● **What is expected**
Can you output every line in the records as a JSON list of strings, with one string per line and blank lines omitted?

·····

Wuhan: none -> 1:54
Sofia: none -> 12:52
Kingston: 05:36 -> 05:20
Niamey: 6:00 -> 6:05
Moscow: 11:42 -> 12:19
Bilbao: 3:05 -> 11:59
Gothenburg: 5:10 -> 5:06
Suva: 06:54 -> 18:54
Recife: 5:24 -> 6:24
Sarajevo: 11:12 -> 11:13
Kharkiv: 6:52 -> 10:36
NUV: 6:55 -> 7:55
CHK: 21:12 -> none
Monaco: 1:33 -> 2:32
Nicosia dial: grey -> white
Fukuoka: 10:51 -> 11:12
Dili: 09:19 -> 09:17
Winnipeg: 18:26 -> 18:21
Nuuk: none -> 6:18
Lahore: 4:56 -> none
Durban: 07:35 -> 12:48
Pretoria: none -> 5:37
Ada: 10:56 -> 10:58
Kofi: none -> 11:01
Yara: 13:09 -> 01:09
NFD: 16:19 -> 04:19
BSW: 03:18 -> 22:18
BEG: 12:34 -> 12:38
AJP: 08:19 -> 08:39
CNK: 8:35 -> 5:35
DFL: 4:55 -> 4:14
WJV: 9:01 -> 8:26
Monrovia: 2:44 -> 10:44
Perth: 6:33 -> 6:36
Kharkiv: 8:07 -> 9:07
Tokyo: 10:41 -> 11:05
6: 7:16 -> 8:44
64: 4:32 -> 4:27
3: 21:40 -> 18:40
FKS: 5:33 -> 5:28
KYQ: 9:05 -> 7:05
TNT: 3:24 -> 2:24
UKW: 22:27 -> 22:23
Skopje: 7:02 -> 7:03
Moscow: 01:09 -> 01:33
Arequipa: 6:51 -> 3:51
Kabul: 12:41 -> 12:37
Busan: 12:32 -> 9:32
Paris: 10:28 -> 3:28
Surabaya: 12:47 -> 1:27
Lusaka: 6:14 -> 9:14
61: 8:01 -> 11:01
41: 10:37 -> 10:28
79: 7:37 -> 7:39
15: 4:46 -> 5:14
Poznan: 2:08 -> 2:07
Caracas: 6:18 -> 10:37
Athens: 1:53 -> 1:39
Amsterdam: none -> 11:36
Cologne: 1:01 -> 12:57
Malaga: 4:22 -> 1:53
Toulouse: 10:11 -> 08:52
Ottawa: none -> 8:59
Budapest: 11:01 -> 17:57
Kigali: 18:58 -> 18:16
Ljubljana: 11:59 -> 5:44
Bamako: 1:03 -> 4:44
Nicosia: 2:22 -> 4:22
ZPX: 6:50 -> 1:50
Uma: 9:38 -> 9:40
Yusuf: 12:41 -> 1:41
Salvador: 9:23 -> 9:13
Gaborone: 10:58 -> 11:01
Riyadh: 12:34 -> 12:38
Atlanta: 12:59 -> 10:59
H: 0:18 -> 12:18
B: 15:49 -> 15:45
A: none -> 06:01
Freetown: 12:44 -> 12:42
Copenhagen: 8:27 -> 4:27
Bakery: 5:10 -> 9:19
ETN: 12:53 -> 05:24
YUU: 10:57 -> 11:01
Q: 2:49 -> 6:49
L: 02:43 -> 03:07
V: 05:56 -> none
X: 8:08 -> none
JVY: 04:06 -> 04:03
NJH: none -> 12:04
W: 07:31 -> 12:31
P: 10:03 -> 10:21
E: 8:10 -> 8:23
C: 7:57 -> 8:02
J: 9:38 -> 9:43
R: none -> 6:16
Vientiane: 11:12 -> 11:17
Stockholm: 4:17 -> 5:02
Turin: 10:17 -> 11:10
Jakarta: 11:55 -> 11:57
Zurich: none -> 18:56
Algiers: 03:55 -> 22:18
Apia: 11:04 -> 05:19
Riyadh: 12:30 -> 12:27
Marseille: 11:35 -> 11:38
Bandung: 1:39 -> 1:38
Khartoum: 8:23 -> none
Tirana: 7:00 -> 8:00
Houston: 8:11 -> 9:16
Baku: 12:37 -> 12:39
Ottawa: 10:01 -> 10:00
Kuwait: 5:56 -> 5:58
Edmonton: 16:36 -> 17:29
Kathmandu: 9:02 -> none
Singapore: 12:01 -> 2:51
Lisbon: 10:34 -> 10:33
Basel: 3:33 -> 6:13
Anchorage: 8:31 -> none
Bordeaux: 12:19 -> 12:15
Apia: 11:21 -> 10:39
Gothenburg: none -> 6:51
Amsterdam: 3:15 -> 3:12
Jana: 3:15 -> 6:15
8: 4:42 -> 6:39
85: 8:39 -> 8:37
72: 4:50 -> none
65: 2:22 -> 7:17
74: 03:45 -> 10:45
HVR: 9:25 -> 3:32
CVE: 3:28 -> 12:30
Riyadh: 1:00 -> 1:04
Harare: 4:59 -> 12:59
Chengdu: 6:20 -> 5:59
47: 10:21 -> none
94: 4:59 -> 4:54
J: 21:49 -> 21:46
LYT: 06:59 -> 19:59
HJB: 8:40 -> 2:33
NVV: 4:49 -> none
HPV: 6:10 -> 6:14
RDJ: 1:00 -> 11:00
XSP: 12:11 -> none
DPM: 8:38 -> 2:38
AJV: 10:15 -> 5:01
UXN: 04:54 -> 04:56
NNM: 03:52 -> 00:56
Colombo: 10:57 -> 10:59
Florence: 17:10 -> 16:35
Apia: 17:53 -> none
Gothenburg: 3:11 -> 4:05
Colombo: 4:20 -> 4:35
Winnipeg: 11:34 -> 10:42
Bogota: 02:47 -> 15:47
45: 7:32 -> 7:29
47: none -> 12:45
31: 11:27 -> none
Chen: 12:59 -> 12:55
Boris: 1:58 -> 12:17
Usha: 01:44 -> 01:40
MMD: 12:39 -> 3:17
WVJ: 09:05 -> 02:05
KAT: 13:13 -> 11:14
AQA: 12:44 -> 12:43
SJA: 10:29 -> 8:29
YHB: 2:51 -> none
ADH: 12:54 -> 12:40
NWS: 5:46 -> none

·····

● **Output below**
[
  "Wuhan: none -> 1:54",
  "Sofia: none -> 12:52",
  "Kingston: 05:36 -> 05:20",
  "Niamey: 6:00 -> 6:05",
  "Moscow: 11:42 -> 12:19",
  "Bilbao: 3:05 -> 11:59",
  "Gothenburg: 5:10 -> 5:06",
  "Suva: 06:54 -> 18:54",
  "Recife: 5:24 -> 6:24",
  "Sarajevo: 11:12 -> 11:13",
  "Kharkiv: 6:52 -> 10:36",
  "NUV: 6:55 -> 7:55",
  "CHK: 21:12 -> none",
  "Monaco: 1:33 -> 2:32",
  "Nicosia dial: grey -> white",
  "Fukuoka: 10:51 -> 11:12",
  "Dili: 09:19 -> 09:17",
  "Winnipeg: 18:26 -> 18:21",
  "Nuuk: none -> 6:18",
  "Lahore: 4:56 -> none",
  "Durban: 07:35 -> 12:48",
  "Pretoria: none -> 5:37",
  "Ada: 10:56 -> 10:58",
  "Kofi: none -> 11:01",
  "Yara: 13:09 -> 01:09",
  "NFD: 16:19 -> 04:19",
  "BSW: 03:18 -> 22:18",
  "BEG: 12:34 -> 12:38",
  "AJP: 08:19 -> 08:39",
  "CNK: 8:35 -> 5:35",
  "DFL: 4:55 -> 4:14",
  "WJV: 9:01 -> 8:26",
  "Monrovia: 2:44 -> 10:44",
  "Perth: 6:33 -> 6:36",
  "Kharkiv: 8:07 -> 9:07",
  "Tokyo: 10:41 -> 11:05",
  "6: 7:16 -> 8:44",
  "64: 4:32 -> 4:27",
  "3: 21:40 -> 18:40",
  "FKS: 5:33 -> 5:28",
  "KYQ: 9:05 -> 7:05",
  "TNT: 3:24 -> 2:24",
  "UKW: 22:27 -> 22:23",
  "Skopje: 7:02 -> 7:03",
  "Moscow: 01:09 -> 01:33",
  "Arequipa: 6:51 -> 3:51",
  "Kabul: 12:41 -> 12:37",
  "Busan: 12:32 -> 9:32",
  "Paris: 10:28 -> 3:28",
  "Surabaya: 12:47 -> 1:27",
  "Lusaka: 6:14 -> 9:14",
  "61: 8:01 -> 11:01",
  "41: 10:37 -> 10:28",
  "79: 7:37 -> 7:39",
  "15: 4:46 -> 5:14",
  "Poznan: 2:08 -> 2:07",
  "Caracas: 6:18 -> 10:37",
  "Athens: 1:53 -> 1:39",
  "Amsterdam: none -> 11:36",
  "Cologne: 1:01 -> 12:57",
  "Malaga: 4:22 -> 1:53",
  "Toulouse: 10:11 -> 08:52",
  "Ottawa: none -> 8:59",
  "Budapest: 11:01 -> 17:57",
  "Kigali: 18:58 -> 18:16",
  "Ljubljana: 11:59 -> 5:44",
  "Bamako: 1:03 -> 4:44",
  "Nicosia: 2:22 -> 4:22",
  "ZPX: 6:50 -> 1:50",
  "Uma: 9:38 -> 9:40",
  "Yusuf: 12:41 -> 1:41",
  "Salvador: 9:23 -> 9:13",
  "Gaborone: 10:58 -> 11:01",
  "Riyadh: 12:34 -> 12:38",
  "Atlanta: 12:59 -> 10:59",
  "H: 0:18 -> 12:18",
  "B: 15:49 -> 15:45",
  "A: none -> 06:01",
  "Freetown: 12:44 -> 12:42",
  "Copenhagen: 8:27 -> 4:27",
  "Bakery: 5:10 -> 9:19",
  "ETN: 12:53 -> 05:24",
  "YUU: 10:57 -> 11:01",
  "Q: 2:49 -> 6:49",
  "L: 02:43 -> 03:07",
  "V: 05:56 -> none",
  "X: 8:08 -> none",
  "JVY: 04:06 -> 04:03",
  "NJH: none -> 12:04",
  "W: 07:31 -> 12:31",
  "P: 10:03 -> 10:21",
  "E: 8:10 -> 8:23",
  "C: 7:57 -> 8:02",
  "J: 9:38 -> 9:43",
  "R: none -> 6:16",
  "Vientiane: 11:12 -> 11:17",
  "Stockholm: 4:17 -> 5:02",
  "Turin: 10:17 -> 11:10",
  "Jakarta: 11:55 -> 11:57",
  "Zurich: none -> 18:56",
  "Algiers: 03:55 -> 22:18",
  "Apia: 11:04 -> 05:19",
  "Riyadh: 12:30 -> 12:27",
  "Marseille: 11:35 -> 11:38",
  "Bandung: 1:39 -> 1:38",
  "Khartoum: 8:23 -> none",
  "Tirana: 7:00 -> 8:00",
  "Houston: 8:11 -> 9:16",
  "Baku: 12:37 -> 12:39",
  "Ottawa: 10:01 -> 10:00",
  "Kuwait: 5:56 -> 5:58",
  "Edmonton: 16:36 -> 17:29",
  "Kathmandu: 9:02 -> none",
  "Singapore: 12:01 -> 2:51",
  "Lisbon: 10:34 -> 10:33",
  "Basel: 3:33 -> 6:13",
  "Anchorage: 8:31 -> none",
  "Bordeaux: 12:19 -> 12:15",
  "Apia: 11:21 -> 10:39",
  "Gothenburg: none -> 6:51",
  "Amsterdam: 3:15 -> 3:12",
  "Jana: 3:15 -> 6:15",
  "8: 4:42 -> 6:39",
  "85: 8:39 -> 8:37",
  "72: 4:50 -> none",
  "65: 2:22 -> 7:17",
  "74: 03:45 -> 10:45",
  "HVR: 9:25 -> 3:32",
  "CVE: 3:28 -> 12:30",
  "Riyadh: 1:00 -> 1:04",
  "Harare: 4:59 -> 12:59",
  "Chengdu: 6:20 -> 5:59",
  "47: 10:21 -> none",
  "94: 4:59 -> 4:54",
  "J: 21:49 -> 21:46",
  "LYT: 06:59 -> 19:59",
  "HJB: 8:40 -> 2:33",
  "NVV: 4:49 -> none",
  "HPV: 6:10 -> 6:14",
  "RDJ: 1:00 -> 11:00",
  "XSP: 12:11 -> none",
  "DPM: 8:38 -> 2:38",
  "AJV: 10:15 -> 5:01",
  "UXN: 04:54 -> 04:56",
  "NNM: 03:52 -> 00:56",
  "Colombo: 10:57 -> 10:59",
  "Florence: 17:10 -> 16:35",
  "Apia: 17:53 -> none",
  "Gothenburg: 3:11 -> 4:05",
  "Colombo: 4:20 -> 4:35",
  "Winnipeg: 11:34 -> 10:42",
  "Bogota: 02:47 -> 15:47",
  "45: 7:32 -> 7:29",
  "47: none -> 12:45",
  "31: 11:27 -> none",
  "Chen: 12:59 -> 12:55",
  "Boris: 1:58 -> 12:17",
  "Usha: 01:44 -> 01:40",
  "MMD: 12:39 -> 3:17",
  "WVJ: 09:05 -> 02:05",
  "KAT: 13:13 -> 11:14",
  "AQA: 12:44 -> 12:43",
  "SJA: 10:29 -> 8:29",
  "YHB: 2:51 -> none",
  "ADH: 12:54 -> 12:40",
  "NWS: 5:46 -> none"
]